Exercise details — Copy, word for word, the lines below from the one containing "(804, 220) = (960, 203): none -> brown bowl" up to and including the one containing "(242, 254) = (495, 249): black", with pictures left out.

····················

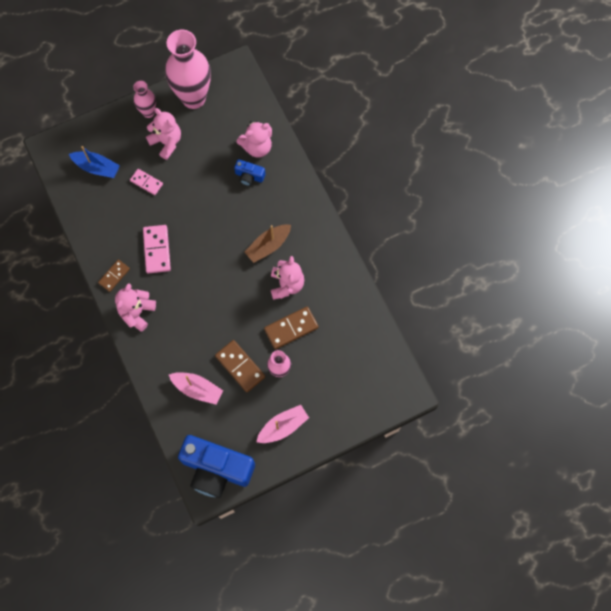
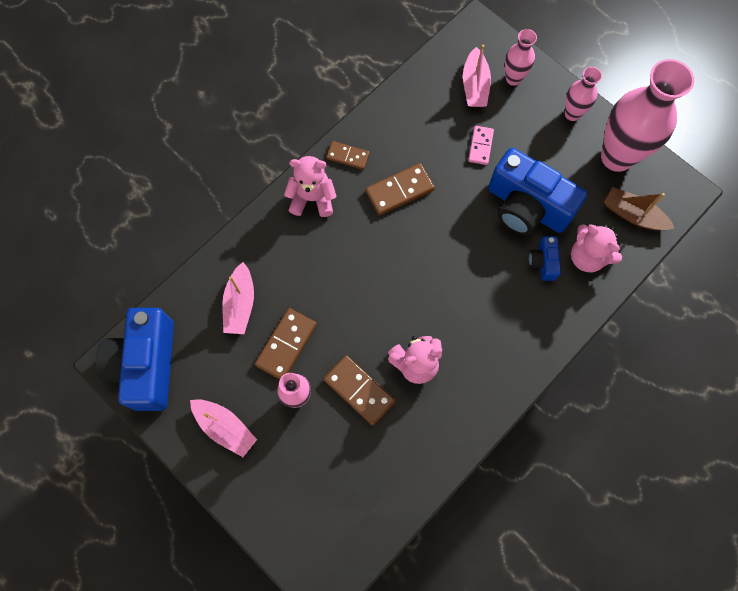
camera: 70 degrees right, 0 degrees up
(97, 168) = (475, 85): blue boat -> pink boat
(103, 139) = (513, 78): none -> pink vase
(157, 250) = (399, 191): pink domino -> brown domino
(166, 142) = (543, 148): pink teddy bear -> none
(205, 170) = (526, 206): none -> blue camera
(268, 246) = (459, 320): brown boat -> brown boat (633, 215)

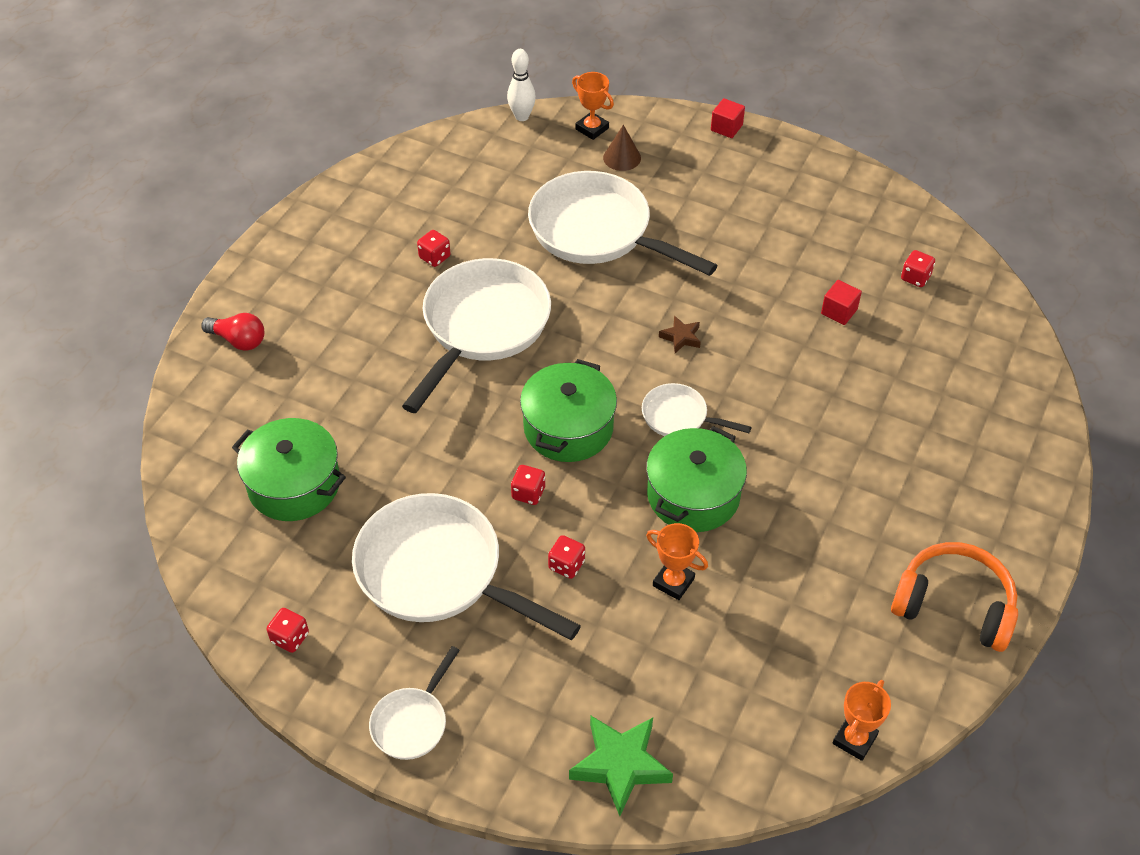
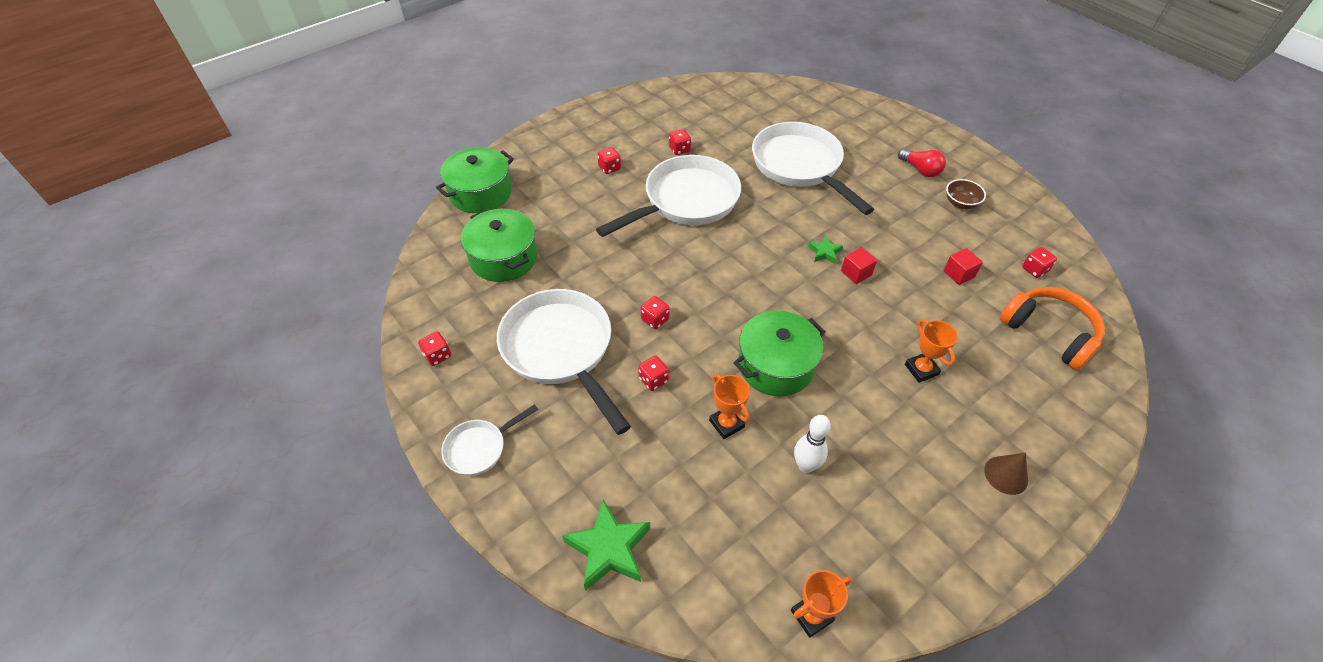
camera: 25 degrees right, 0 degrees up
(238, 340) = (526, 160): red light bulb -> red light bulb (920, 170)
(358, 314) = (609, 168): none -> red dice
(522, 116) = (786, 84): white bowling pin -> white bowling pin (806, 465)
(568, 427) = (708, 285): green pot -> green pot (480, 193)
(592, 129) = (830, 103): orange trophy -> orange trophy (921, 369)
(622, 157) = (842, 126): brown cone -> brown cone (1006, 475)
(679, 417) = (794, 306): white pan -> none
(681, 337) = (824, 252): brown star -> green star
(726, 128) = (929, 128): red cube -> red cube (856, 273)
(804, 220) = (960, 203): none -> brown bowl
(954, 605) = (955, 537): orange headphones -> orange headphones (1049, 333)

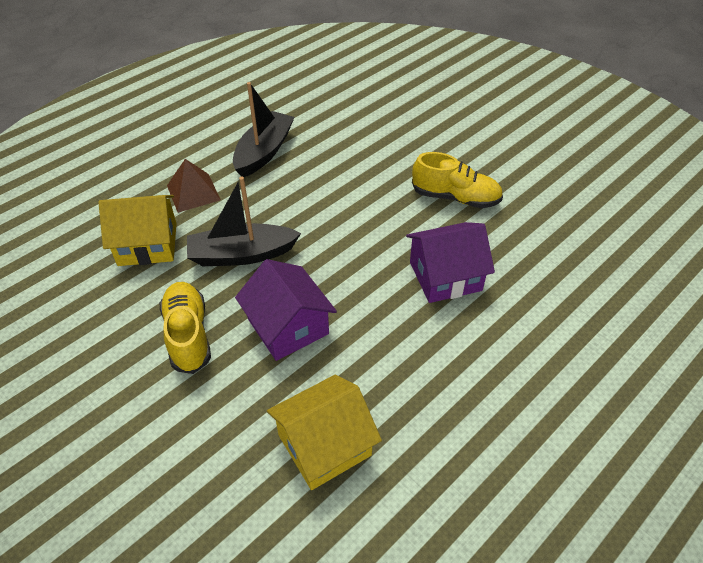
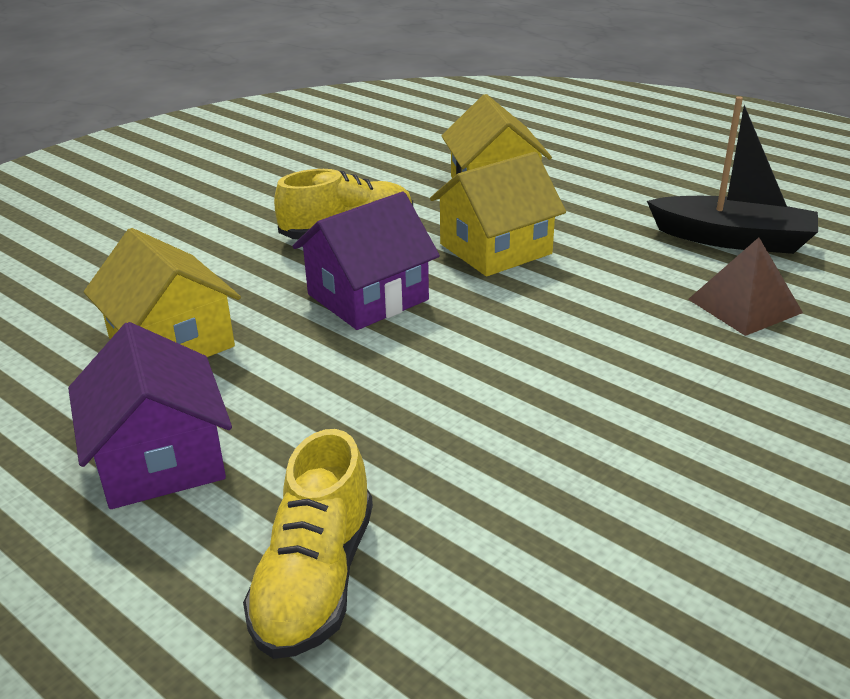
camera: 85 degrees right, 15 degrees down
(193, 192) = (605, 200): brown pyramid -> brown pyramid (744, 306)
(242, 254) = (495, 249): black boat -> yellow house
(445, 276) = (504, 443): purple house -> purple house (160, 459)
(455, 198) = (739, 454): yellow shoe -> yellow shoe (315, 579)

····················

Answer for this exercise —
(804, 220) = (960, 203): none -> brown bowl
(954, 605) = (955, 537): orange headphones -> orange headphones (1049, 333)

camera: 85 degrees right, 15 degrees down
(193, 192) = (605, 200): brown pyramid -> brown pyramid (744, 306)
(242, 254) = (495, 249): black boat -> yellow house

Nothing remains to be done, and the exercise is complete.